Output every entry exactly as written, but omit the pictures.

═══ Extracted entries ═══

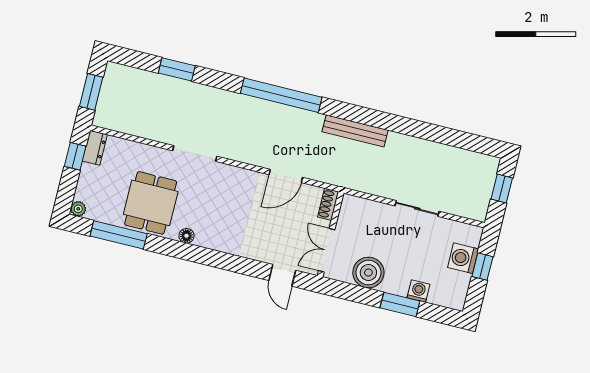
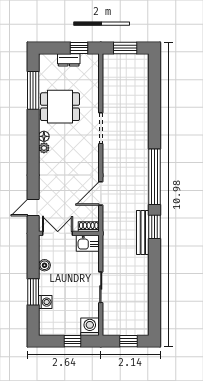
window: (177, 69) -> (155, 227), moved
dresser: (95, 148) -> (69, 60), moved
door: (286, 176) -> (101, 193), hinge flipped
plant: (78, 209) -> (44, 148), moved
kitchen sink: (351, 211) -> (88, 243), added
washing machine: (463, 258) -> (90, 327), moved
boiler: (368, 273) -> (44, 265), width x0.54, depth x0.54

═══

Exercise result →
window: (177, 69) -> (155, 227), moved
dresser: (95, 148) -> (69, 60), moved
door: (286, 176) -> (101, 193), hinge flipped
plant: (78, 209) -> (44, 148), moved
kitchen sink: (351, 211) -> (88, 243), added
washing machine: (463, 258) -> (90, 327), moved
boiler: (368, 273) -> (44, 265), width x0.54, depth x0.54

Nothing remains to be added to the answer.